= Material for this task =
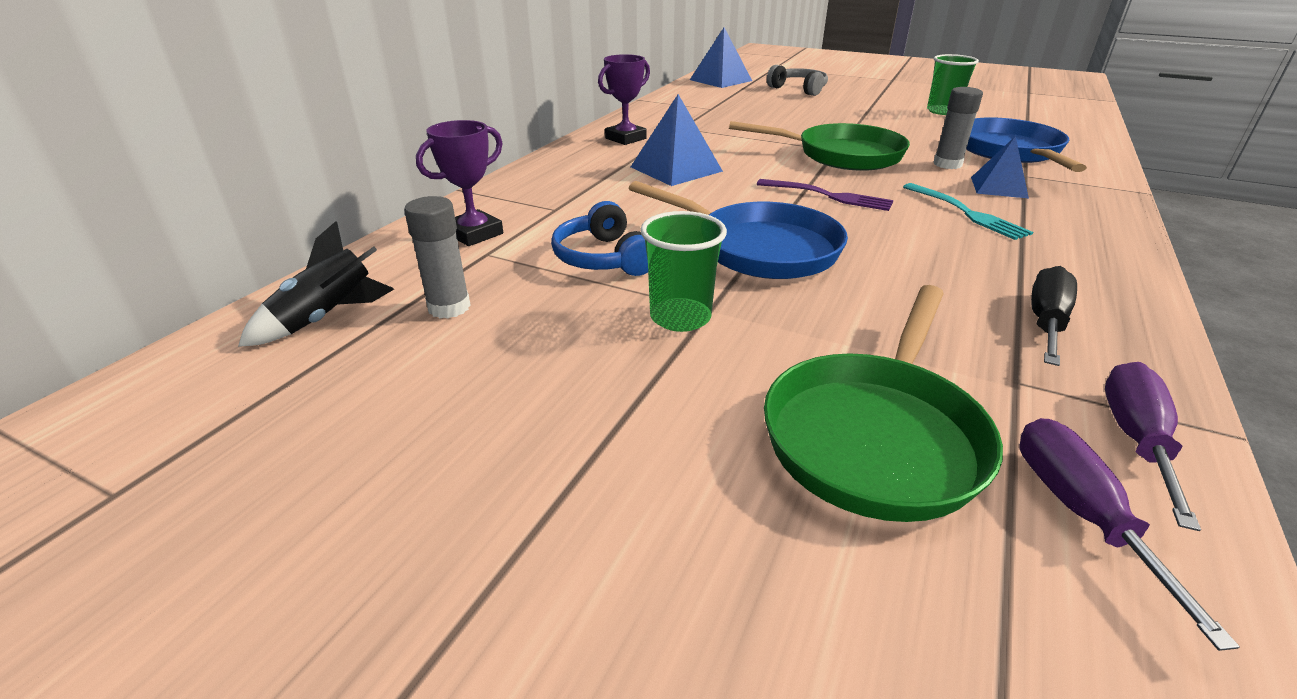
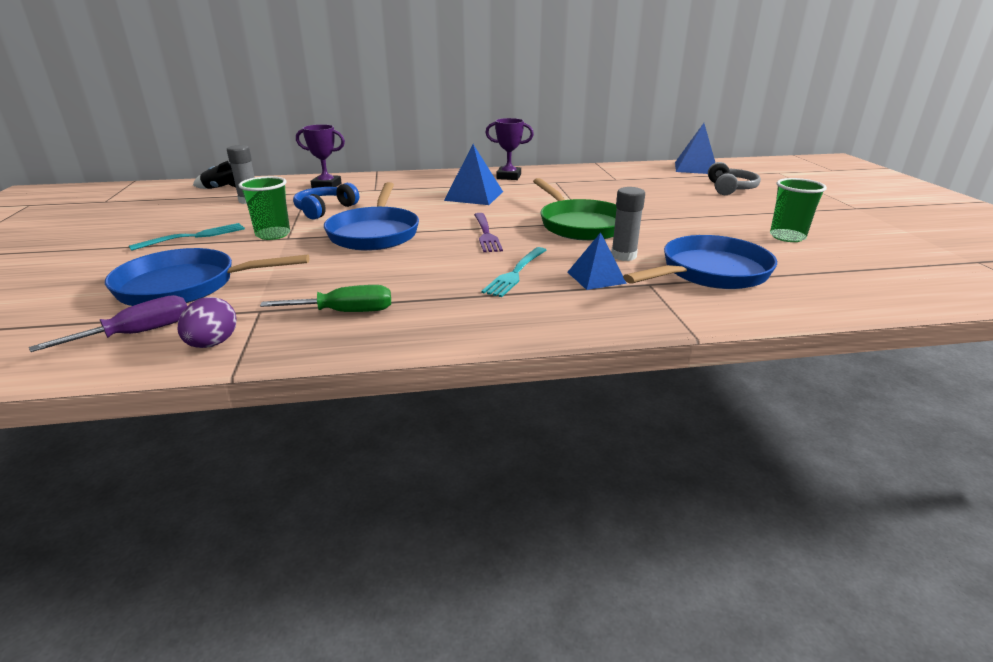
camera: 55 degrees right, 5 degrees down
(601, 393) = (194, 236): none -> turquoise fork
(875, 435) = (185, 286): green pan -> blue pan
(1046, 322) = (345, 312): black screwdriver -> green screwdriver
(1136, 439) = (213, 344): purple screwdriver -> purple egg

= Exercise details =
Answer with the exact lines running from the one that contains "(601, 393) = (194, 236): none" through the last line of the data. Include no other line.

= Reply =
(601, 393) = (194, 236): none -> turquoise fork
(875, 435) = (185, 286): green pan -> blue pan
(1046, 322) = (345, 312): black screwdriver -> green screwdriver
(1136, 439) = (213, 344): purple screwdriver -> purple egg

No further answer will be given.